+++ AVAILABLE DATA +++

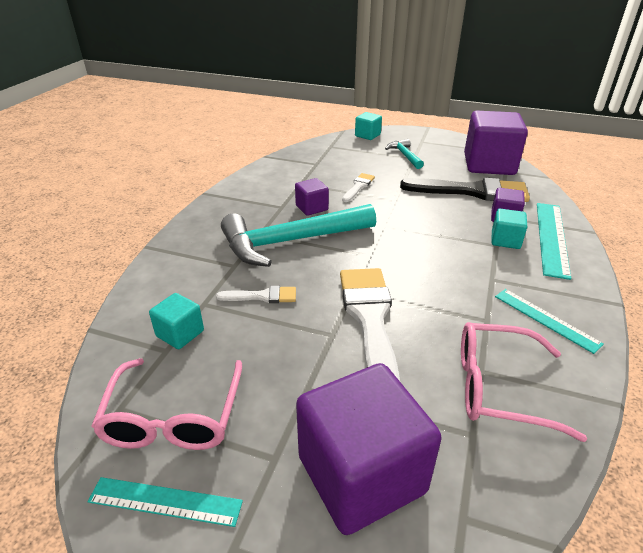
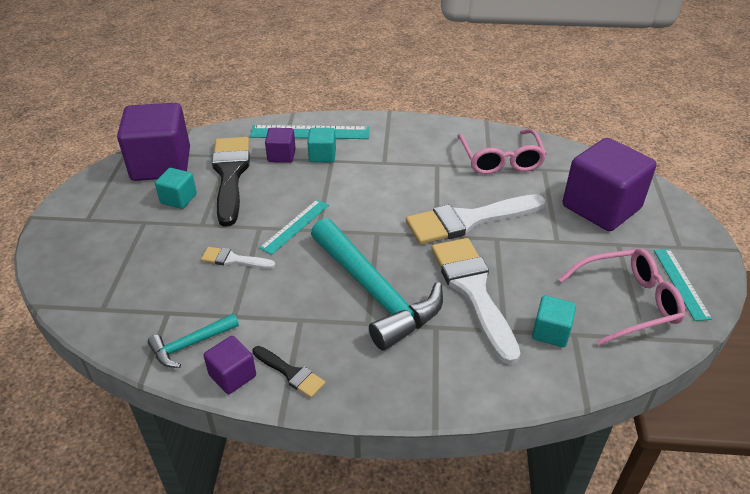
camera: 105 degrees left, 5 degrees up
white brush [216,286,296,303] -> white brush [432,238,521,365], size x2.09
purple cube [295,178,329,216] -> purple cube moved to [203,336,256,394]
turquoise cube [355,112,382,140] -> turquoise cube moved to [155,168,197,209]
turquoise hammer [385,139,424,169] -> turquoise hammer moved to [148,314,239,368]
turquoise ruler [495,289,604,354] -> turquoise ruler moved to [260,199,329,255]
none -> black brush [252,346,325,398]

+++

WHAT IS NEEDED:
Could the material above be given again in full and exactly, with its pictures left out?

WRITTEN RESPONSE:
camera: 105 degrees left, 5 degrees up
white brush [216,286,296,303] -> white brush [432,238,521,365], size x2.09
purple cube [295,178,329,216] -> purple cube moved to [203,336,256,394]
turquoise cube [355,112,382,140] -> turquoise cube moved to [155,168,197,209]
turquoise hammer [385,139,424,169] -> turquoise hammer moved to [148,314,239,368]
turquoise ruler [495,289,604,354] -> turquoise ruler moved to [260,199,329,255]
none -> black brush [252,346,325,398]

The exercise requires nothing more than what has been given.